> [What to produce]
The response should consist solely of the lines running from the line with "orange capsule [253,426,313,507]" to the end of the data, retyped exactly.

> [Task material]
• • • • • • •

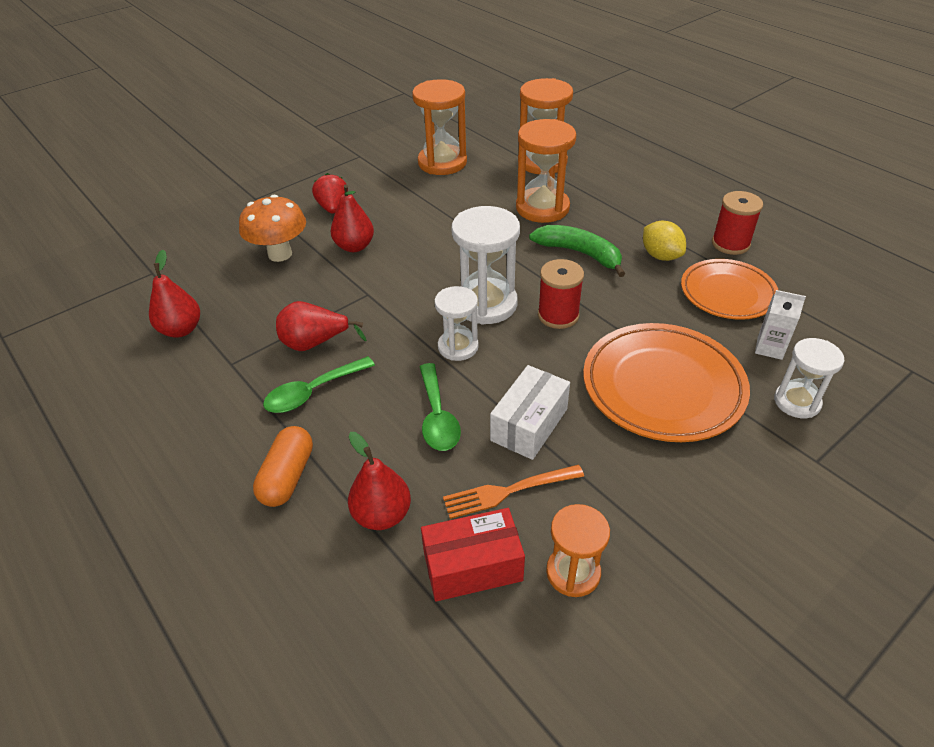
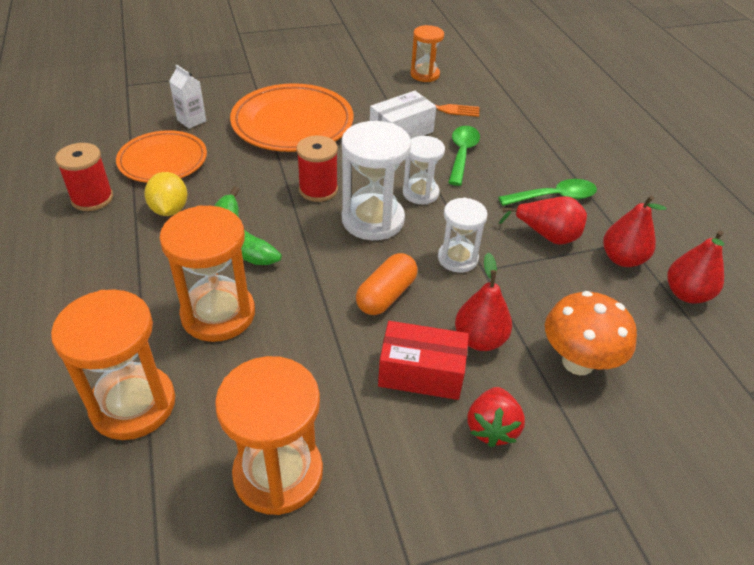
camera: 160 degrees left, 0 degrees up
orange capsule [253,426,313,507] -> orange capsule moved to [356,253,418,315]
red pear [348,432,411,530] -> red pear moved to [603,195,667,267]
red box [421,508,525,602] -> red box moved to [378,321,469,400]
white hourglass [774,338,844,418] -> white hourglass moved to [438,198,488,273]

• • • • • • •

> [Answer space]
orange capsule [253,426,313,507] -> orange capsule moved to [356,253,418,315]
red pear [348,432,411,530] -> red pear moved to [603,195,667,267]
red box [421,508,525,602] -> red box moved to [378,321,469,400]
white hourglass [774,338,844,418] -> white hourglass moved to [438,198,488,273]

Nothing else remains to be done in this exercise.